*** Supplied records ***

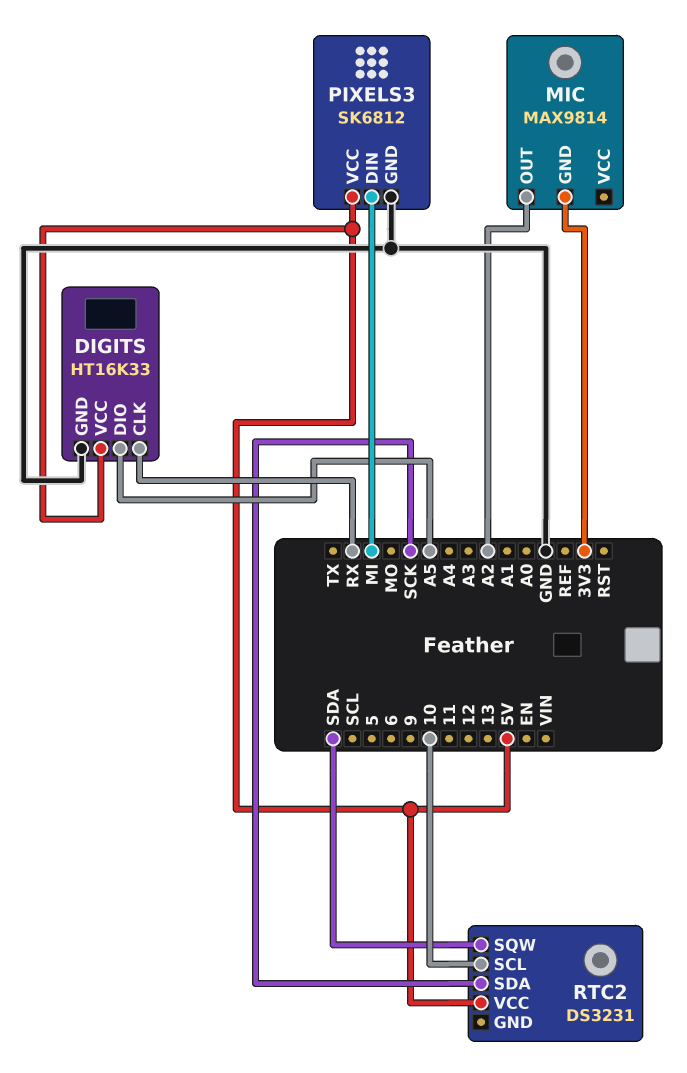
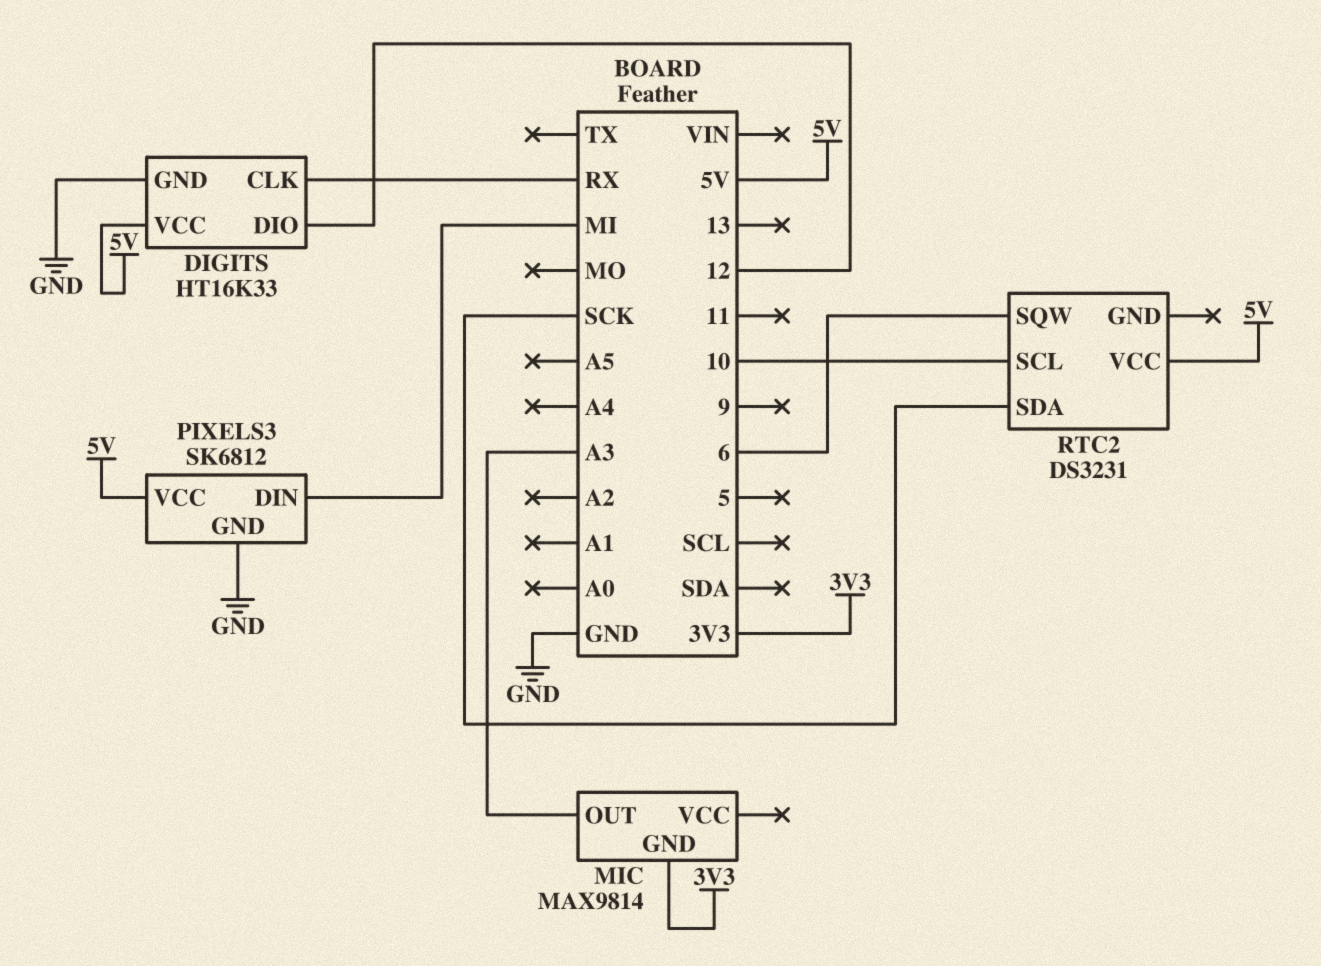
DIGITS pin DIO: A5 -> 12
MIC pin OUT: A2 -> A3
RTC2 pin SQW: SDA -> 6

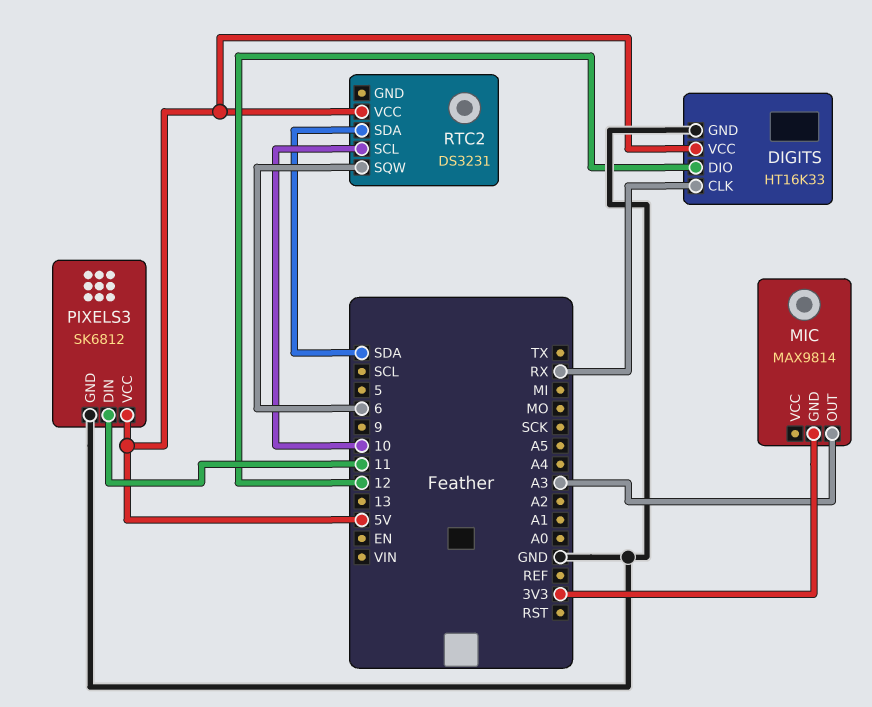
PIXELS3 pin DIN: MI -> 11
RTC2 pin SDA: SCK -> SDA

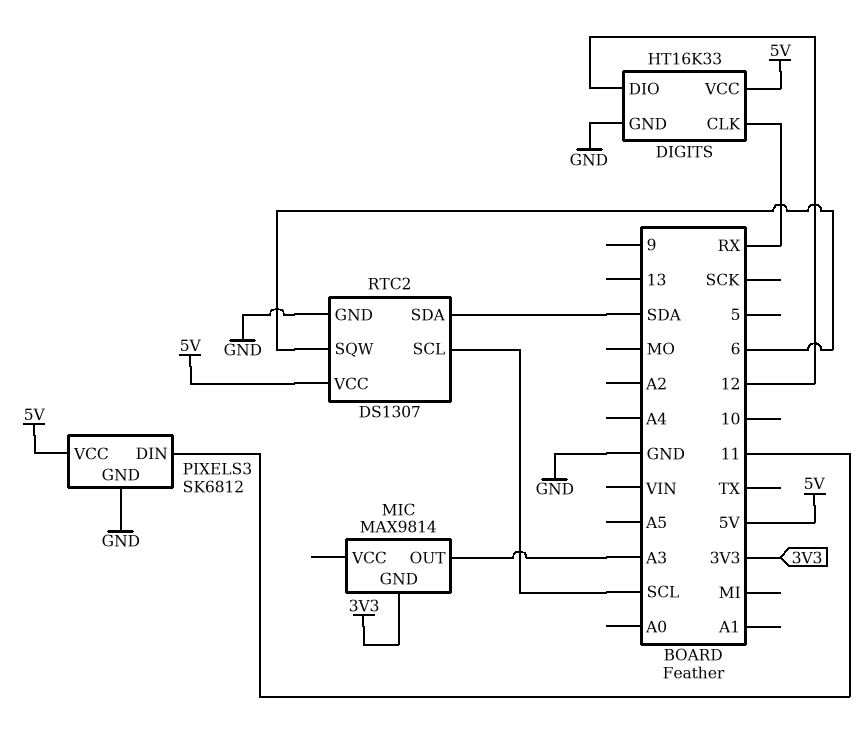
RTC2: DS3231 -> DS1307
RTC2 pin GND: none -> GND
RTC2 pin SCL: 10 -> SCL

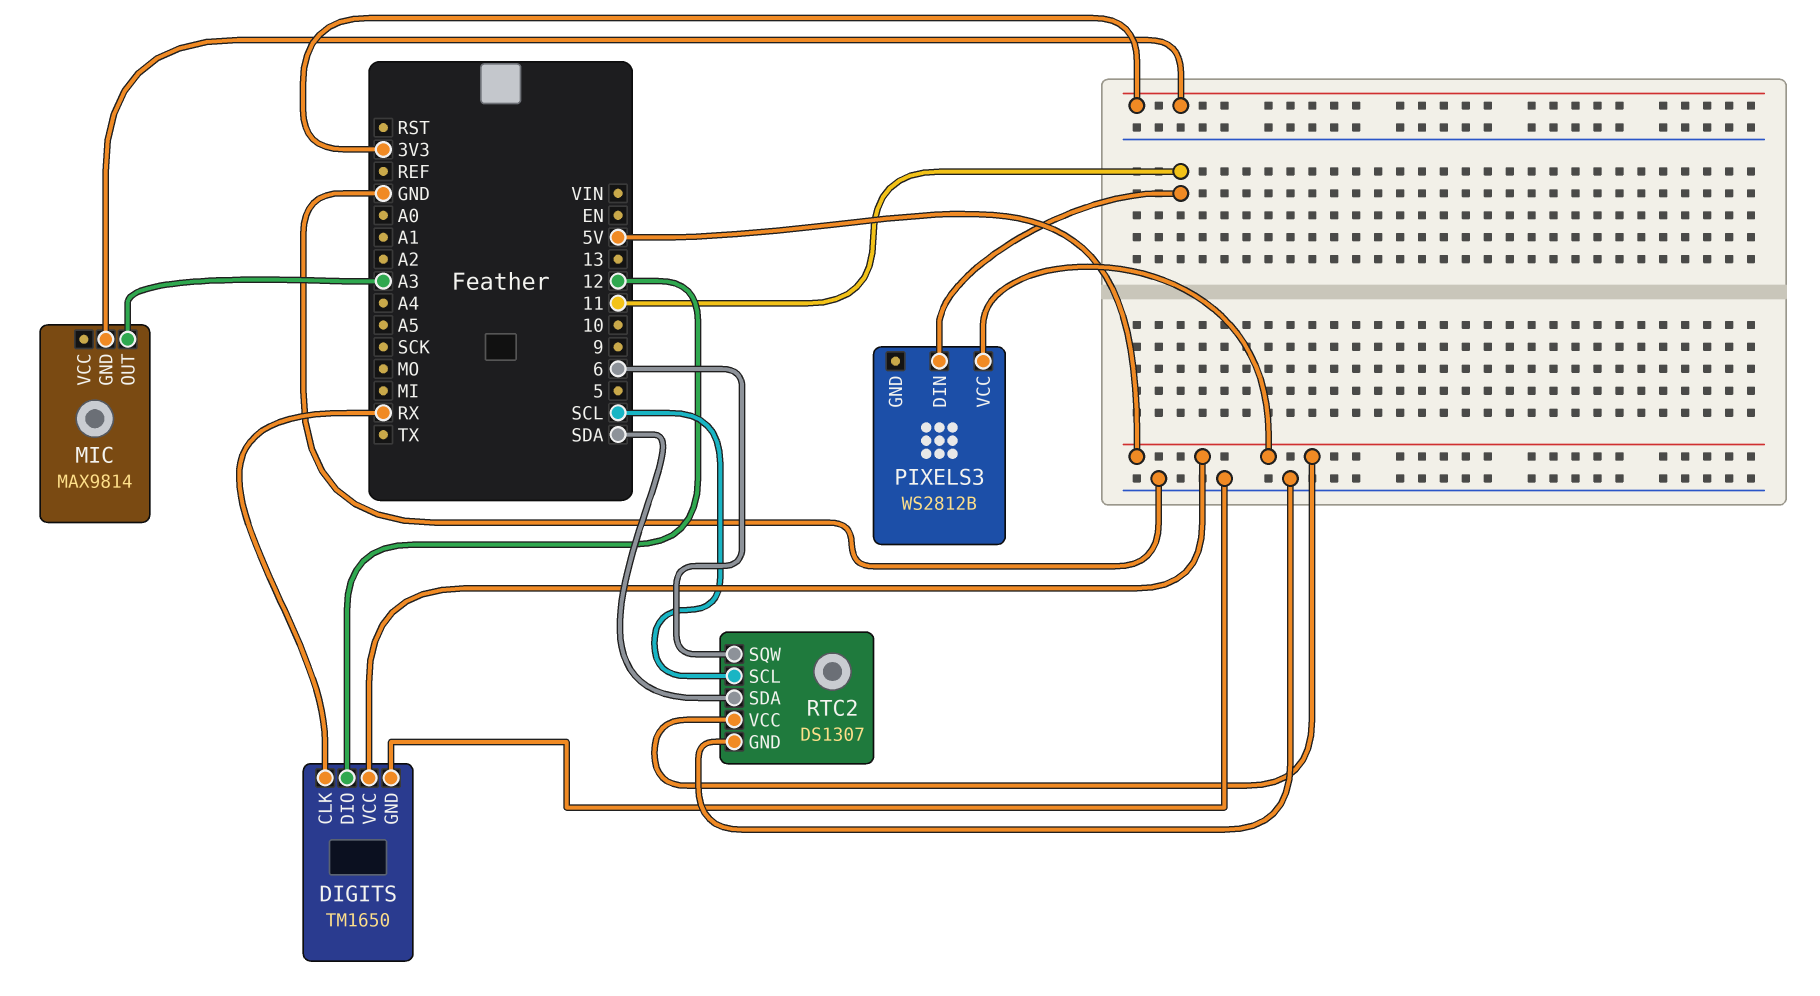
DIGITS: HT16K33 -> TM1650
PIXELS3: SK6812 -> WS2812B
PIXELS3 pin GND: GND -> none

*** End of Supplied records ***

Problem to solve
Copy each line in the entries above where the word "none" shows up.

Answer below
RTC2 pin GND: none -> GND
PIXELS3 pin GND: GND -> none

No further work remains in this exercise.